[Excerpts from a dataset]
▬▬▬▬▬▬
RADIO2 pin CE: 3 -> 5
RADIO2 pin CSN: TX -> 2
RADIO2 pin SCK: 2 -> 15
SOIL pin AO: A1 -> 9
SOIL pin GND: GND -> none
▬▬▬▬▬▬
Problem details
Set down exactly, and only, the lines from the one with "RADIO2 pin CSN: TX -> 2" to the final line of the data.

Output below
RADIO2 pin CSN: TX -> 2
RADIO2 pin SCK: 2 -> 15
SOIL pin AO: A1 -> 9
SOIL pin GND: GND -> none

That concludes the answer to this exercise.